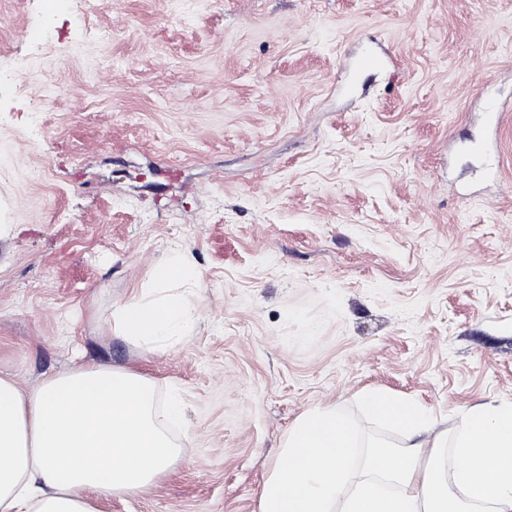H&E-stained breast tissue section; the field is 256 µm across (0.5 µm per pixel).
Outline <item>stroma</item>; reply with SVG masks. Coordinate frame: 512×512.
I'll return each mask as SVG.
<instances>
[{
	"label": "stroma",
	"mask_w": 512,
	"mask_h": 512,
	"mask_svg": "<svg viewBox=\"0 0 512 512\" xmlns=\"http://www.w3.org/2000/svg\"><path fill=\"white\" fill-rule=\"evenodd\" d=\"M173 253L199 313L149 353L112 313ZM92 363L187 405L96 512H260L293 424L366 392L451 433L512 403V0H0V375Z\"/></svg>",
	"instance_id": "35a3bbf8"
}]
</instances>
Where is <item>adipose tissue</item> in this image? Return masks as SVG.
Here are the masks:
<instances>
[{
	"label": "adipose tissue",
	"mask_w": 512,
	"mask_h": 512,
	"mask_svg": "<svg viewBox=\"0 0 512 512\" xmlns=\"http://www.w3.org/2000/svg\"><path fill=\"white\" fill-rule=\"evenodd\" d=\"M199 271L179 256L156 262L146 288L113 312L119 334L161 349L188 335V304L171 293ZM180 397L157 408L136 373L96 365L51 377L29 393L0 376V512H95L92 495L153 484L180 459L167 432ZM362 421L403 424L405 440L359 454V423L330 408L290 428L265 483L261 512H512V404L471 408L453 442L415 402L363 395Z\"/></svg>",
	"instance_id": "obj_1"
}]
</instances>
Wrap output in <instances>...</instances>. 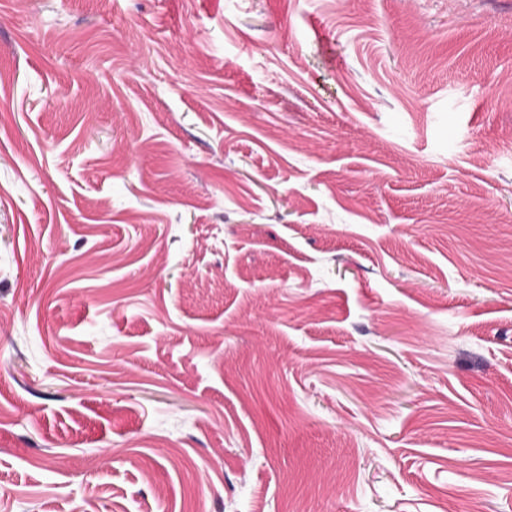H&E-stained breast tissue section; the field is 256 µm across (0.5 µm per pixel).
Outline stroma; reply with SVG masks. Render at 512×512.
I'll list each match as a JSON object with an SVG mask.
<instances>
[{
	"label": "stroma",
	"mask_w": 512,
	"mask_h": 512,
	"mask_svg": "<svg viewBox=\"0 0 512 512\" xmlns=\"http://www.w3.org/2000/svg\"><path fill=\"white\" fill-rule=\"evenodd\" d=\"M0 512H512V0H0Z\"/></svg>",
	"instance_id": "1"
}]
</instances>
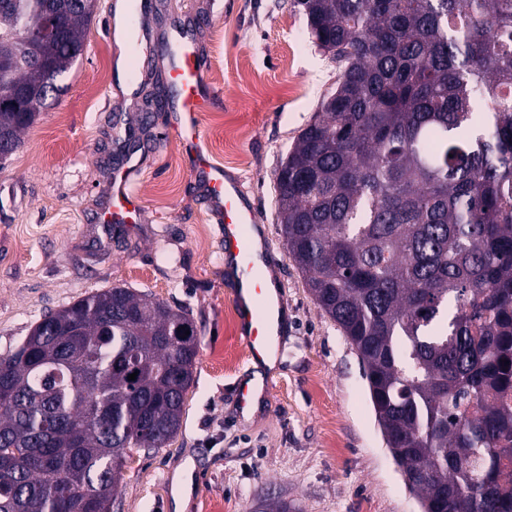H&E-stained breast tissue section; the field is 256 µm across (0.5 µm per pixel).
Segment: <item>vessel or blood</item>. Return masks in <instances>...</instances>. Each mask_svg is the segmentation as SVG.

________

**EXERCISE TASK**
Restate word for word, please, the line containing "Outline stroma; reply" and all lines after it through the end of the material; the pictures do not belong in the copy.

**ANSWER TO THE PROBLEM**
Outline stroma; reply with SVG masks. Render at 512×512.
I'll list each match as a JSON object with an SVG mask.
<instances>
[{
	"label": "stroma",
	"mask_w": 512,
	"mask_h": 512,
	"mask_svg": "<svg viewBox=\"0 0 512 512\" xmlns=\"http://www.w3.org/2000/svg\"><path fill=\"white\" fill-rule=\"evenodd\" d=\"M0 512H512V0H0Z\"/></svg>",
	"instance_id": "1"
}]
</instances>
H&E-stained breast tissue section; the field is 256 µm across (0.5 µm per pixel).
Segment: <item>vessel or blood</item>. Return masks in <instances>...</instances>. Each mask_svg is the segmentation as SVG.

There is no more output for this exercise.